Exercise input |
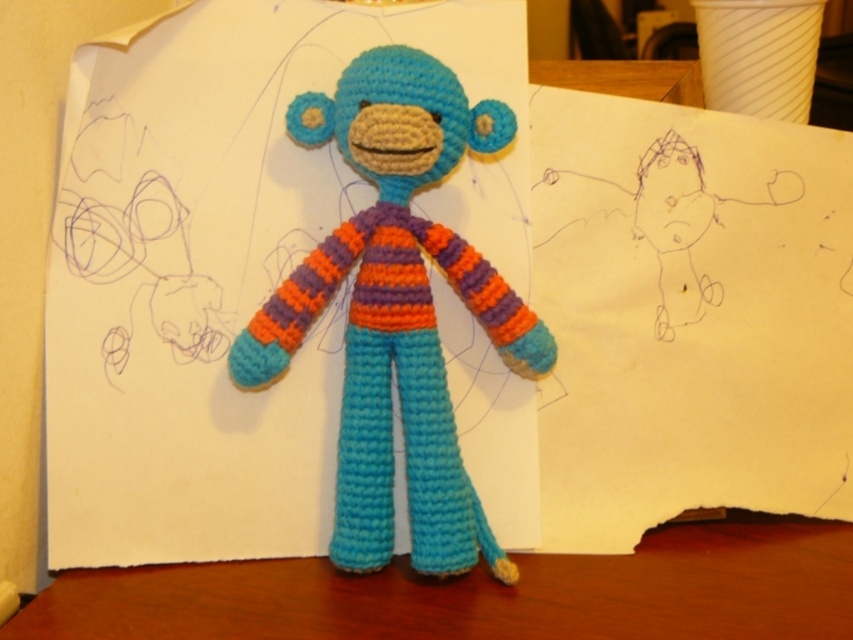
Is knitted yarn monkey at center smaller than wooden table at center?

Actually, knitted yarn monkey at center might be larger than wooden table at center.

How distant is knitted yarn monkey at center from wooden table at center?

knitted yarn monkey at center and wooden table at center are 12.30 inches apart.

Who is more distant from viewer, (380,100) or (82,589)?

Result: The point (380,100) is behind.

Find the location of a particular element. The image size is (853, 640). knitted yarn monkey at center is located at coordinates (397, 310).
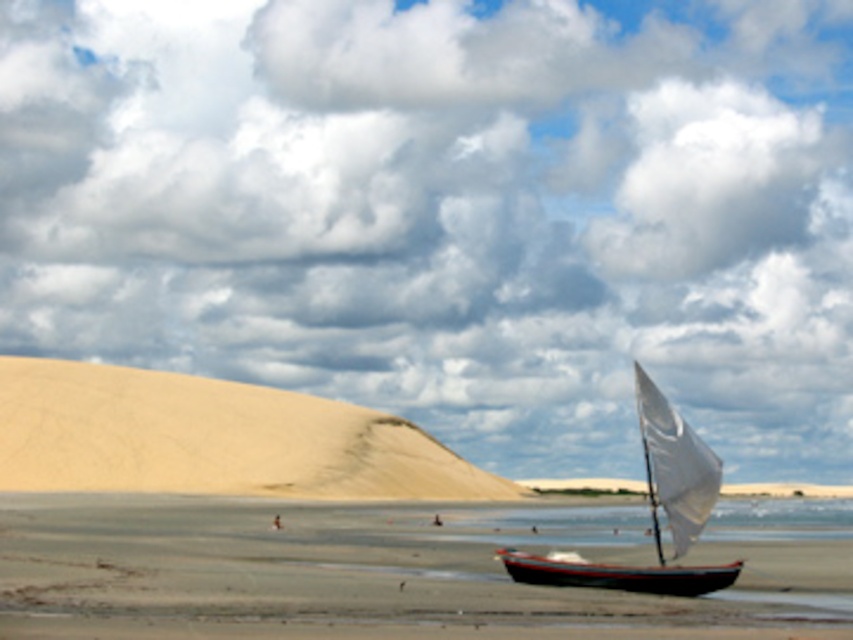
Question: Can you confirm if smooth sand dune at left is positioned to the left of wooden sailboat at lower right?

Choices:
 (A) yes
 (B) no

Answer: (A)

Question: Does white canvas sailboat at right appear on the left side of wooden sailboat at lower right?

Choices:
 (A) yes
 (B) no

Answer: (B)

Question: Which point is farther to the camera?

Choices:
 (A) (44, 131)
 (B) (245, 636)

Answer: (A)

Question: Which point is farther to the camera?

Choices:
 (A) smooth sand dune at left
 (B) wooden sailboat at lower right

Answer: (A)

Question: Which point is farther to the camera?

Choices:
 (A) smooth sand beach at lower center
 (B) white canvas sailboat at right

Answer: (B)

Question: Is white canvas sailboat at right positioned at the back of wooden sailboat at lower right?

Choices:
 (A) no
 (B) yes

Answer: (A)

==

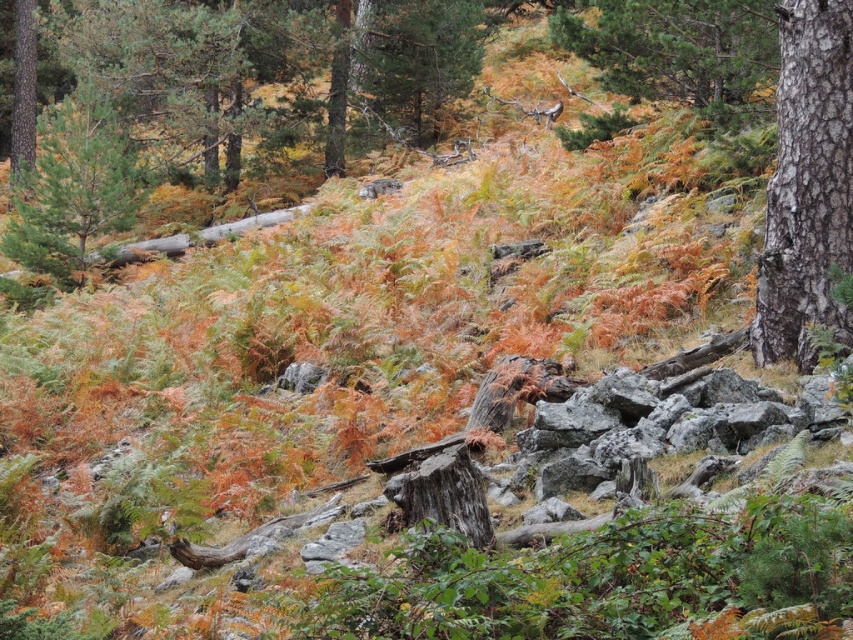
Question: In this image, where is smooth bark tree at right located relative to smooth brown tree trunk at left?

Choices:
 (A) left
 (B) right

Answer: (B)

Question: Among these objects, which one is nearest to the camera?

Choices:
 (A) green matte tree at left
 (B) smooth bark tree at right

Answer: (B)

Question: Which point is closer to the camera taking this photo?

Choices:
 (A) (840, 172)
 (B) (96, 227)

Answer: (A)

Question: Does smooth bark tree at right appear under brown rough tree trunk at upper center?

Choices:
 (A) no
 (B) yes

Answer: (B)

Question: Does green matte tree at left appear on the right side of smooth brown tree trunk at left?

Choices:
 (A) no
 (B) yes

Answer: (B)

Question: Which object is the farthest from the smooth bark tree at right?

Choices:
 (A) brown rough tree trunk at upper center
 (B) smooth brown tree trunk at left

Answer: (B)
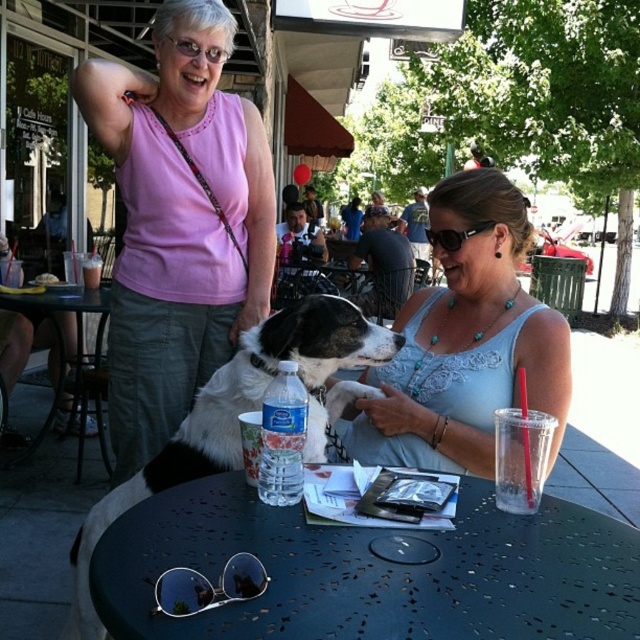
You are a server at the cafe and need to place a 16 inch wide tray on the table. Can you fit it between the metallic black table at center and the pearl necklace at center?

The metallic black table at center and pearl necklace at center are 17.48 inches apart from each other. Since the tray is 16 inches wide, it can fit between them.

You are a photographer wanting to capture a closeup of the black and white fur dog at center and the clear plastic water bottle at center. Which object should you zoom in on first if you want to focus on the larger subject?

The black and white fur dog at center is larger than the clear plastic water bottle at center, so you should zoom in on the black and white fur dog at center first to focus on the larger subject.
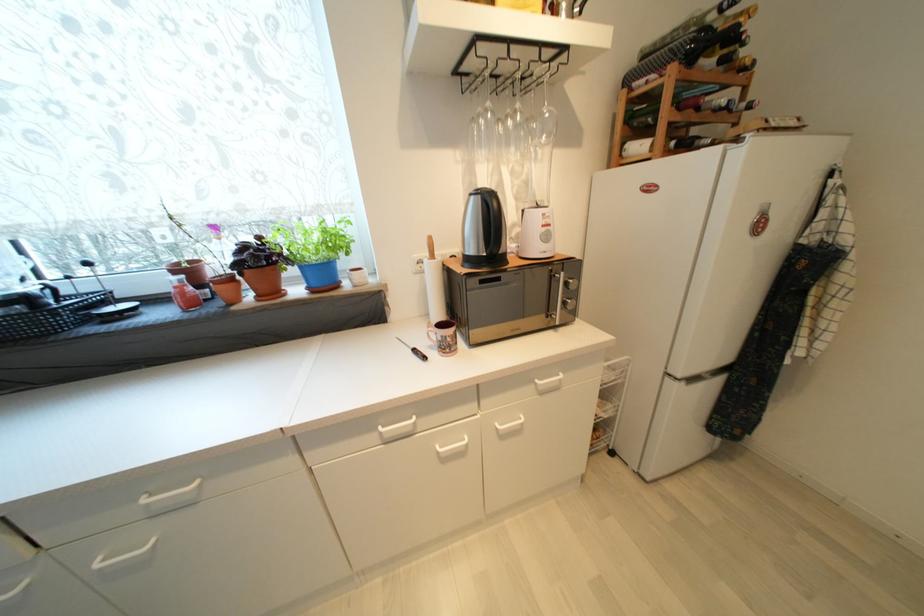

==

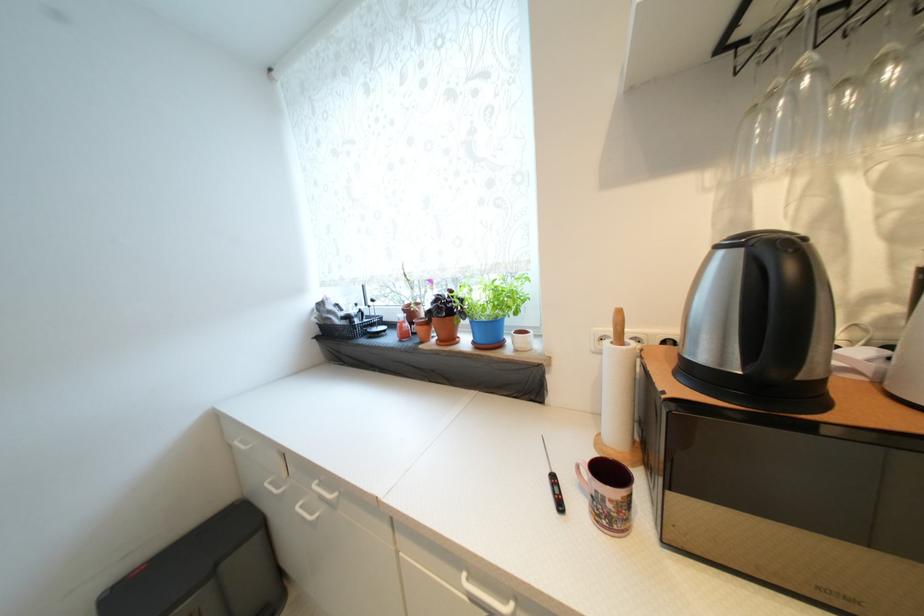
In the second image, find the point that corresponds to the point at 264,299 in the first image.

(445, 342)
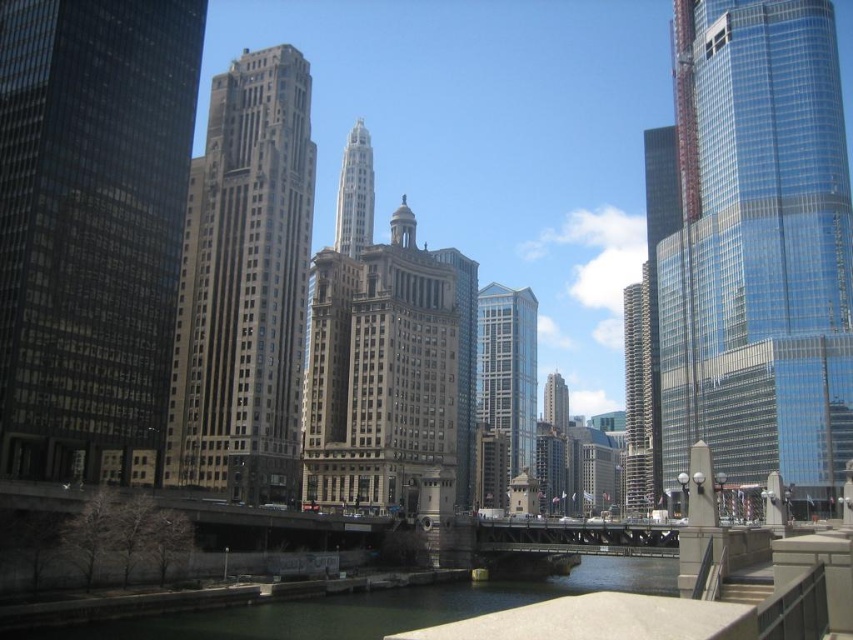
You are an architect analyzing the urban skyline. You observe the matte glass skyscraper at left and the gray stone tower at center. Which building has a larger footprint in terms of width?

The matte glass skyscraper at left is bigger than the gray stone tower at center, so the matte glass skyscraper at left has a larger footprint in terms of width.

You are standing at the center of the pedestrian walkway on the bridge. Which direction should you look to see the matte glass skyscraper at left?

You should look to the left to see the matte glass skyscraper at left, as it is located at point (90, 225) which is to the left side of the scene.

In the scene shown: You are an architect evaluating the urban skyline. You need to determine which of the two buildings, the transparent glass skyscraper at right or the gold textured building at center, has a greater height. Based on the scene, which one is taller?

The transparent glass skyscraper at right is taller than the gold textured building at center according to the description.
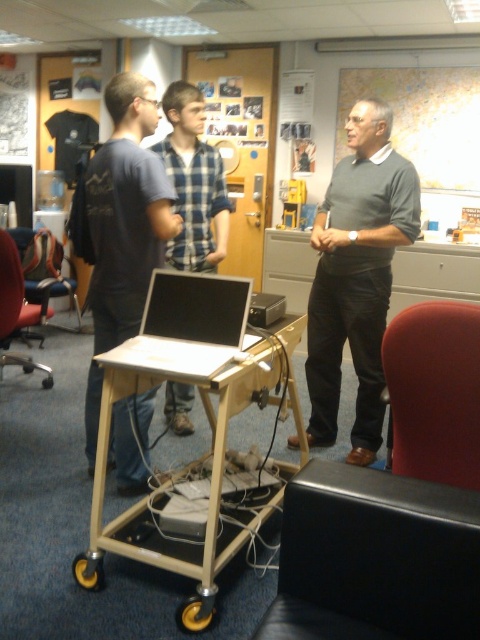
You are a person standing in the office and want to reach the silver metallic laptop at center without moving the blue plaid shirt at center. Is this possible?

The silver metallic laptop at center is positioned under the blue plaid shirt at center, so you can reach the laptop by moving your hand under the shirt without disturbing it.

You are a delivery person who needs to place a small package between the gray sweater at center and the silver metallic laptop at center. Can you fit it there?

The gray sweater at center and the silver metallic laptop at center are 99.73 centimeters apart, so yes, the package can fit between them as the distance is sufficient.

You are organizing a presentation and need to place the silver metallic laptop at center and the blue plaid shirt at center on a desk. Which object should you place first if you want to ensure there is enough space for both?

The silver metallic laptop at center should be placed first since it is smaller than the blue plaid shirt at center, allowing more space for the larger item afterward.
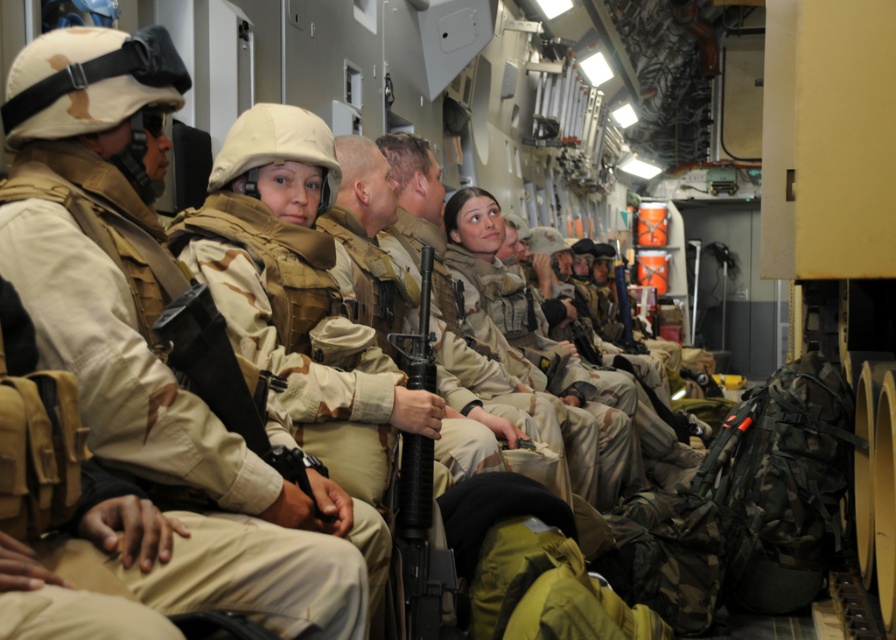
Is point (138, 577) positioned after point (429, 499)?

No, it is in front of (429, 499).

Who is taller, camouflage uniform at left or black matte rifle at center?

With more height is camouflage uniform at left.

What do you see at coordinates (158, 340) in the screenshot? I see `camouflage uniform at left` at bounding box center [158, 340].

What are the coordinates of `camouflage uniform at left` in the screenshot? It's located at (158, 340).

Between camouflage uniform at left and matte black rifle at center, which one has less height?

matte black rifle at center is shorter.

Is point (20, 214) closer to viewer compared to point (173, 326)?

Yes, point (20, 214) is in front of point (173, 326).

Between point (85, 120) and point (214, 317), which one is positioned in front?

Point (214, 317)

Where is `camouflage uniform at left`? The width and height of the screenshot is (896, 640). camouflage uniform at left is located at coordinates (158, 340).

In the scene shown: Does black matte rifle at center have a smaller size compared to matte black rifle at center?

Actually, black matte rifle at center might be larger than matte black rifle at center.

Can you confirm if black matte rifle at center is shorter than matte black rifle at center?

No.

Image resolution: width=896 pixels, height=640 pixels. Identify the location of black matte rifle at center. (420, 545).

Task | List every line of the records above in which the word "transparent" appears, copying each such line in full.

Exercise output |
In the scene shown: You are an architect evaluating the urban skyline. You need to determine which of the two buildings, the transparent glass skyscraper at right or the gold textured building at center, has a greater height. Based on the scene, which one is taller?
The transparent glass skyscraper at right is taller than the gold textured building at center according to the description.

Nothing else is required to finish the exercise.